Below is a listing from which only part is wanted; return exactly the lines from the one with "Locate all objects" up to and including the one with "Enumerate all objects".
━━ Data under study ━━
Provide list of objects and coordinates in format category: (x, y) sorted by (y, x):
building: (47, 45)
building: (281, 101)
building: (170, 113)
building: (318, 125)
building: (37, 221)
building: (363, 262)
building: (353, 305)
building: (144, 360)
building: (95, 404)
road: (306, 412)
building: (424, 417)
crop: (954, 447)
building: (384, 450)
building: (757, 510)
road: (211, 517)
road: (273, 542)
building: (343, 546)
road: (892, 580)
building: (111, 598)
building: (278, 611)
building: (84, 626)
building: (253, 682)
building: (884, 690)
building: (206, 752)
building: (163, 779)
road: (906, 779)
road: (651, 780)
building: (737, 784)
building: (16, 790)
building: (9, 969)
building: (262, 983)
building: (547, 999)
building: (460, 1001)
━━━
━━ Data under study ━━
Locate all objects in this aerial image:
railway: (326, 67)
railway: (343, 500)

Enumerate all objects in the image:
━━━
Answer for this exercise:
Locate all objects in this aerial image:
railway: (326, 67)
railway: (343, 500)

Enumerate all objects in the image:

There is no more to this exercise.